• Task item
Word for word, retype the tail of the data below, starting with the line that has "U201 pin ADJ: W6 -> none" and including the last line.

Version comparison data
►

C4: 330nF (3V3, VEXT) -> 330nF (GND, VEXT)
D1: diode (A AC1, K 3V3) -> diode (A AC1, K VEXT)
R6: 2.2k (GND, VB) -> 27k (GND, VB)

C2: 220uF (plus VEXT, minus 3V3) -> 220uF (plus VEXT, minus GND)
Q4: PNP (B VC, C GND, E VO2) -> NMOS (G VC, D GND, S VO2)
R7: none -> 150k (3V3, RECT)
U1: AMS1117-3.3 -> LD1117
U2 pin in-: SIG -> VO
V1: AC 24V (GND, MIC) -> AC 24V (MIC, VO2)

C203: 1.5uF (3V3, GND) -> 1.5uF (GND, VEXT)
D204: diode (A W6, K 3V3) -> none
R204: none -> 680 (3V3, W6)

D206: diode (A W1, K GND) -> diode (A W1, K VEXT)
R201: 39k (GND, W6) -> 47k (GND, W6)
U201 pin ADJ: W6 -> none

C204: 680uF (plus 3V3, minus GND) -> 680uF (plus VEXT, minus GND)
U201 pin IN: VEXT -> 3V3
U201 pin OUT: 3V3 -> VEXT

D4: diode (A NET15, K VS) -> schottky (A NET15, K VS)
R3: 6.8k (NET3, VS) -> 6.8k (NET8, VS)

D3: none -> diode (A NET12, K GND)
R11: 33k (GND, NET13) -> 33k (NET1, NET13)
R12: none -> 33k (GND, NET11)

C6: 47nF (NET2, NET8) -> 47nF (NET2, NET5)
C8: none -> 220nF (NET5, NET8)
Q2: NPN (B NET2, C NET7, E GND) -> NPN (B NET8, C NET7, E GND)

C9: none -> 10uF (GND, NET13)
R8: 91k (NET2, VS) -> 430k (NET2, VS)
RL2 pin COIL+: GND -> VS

◄

• The completed task
U201 pin ADJ: W6 -> none

C204: 680uF (plus 3V3, minus GND) -> 680uF (plus VEXT, minus GND)
U201 pin IN: VEXT -> 3V3
U201 pin OUT: 3V3 -> VEXT

D4: diode (A NET15, K VS) -> schottky (A NET15, K VS)
R3: 6.8k (NET3, VS) -> 6.8k (NET8, VS)

D3: none -> diode (A NET12, K GND)
R11: 33k (GND, NET13) -> 33k (NET1, NET13)
R12: none -> 33k (GND, NET11)

C6: 47nF (NET2, NET8) -> 47nF (NET2, NET5)
C8: none -> 220nF (NET5, NET8)
Q2: NPN (B NET2, C NET7, E GND) -> NPN (B NET8, C NET7, E GND)

C9: none -> 10uF (GND, NET13)
R8: 91k (NET2, VS) -> 430k (NET2, VS)
RL2 pin COIL+: GND -> VS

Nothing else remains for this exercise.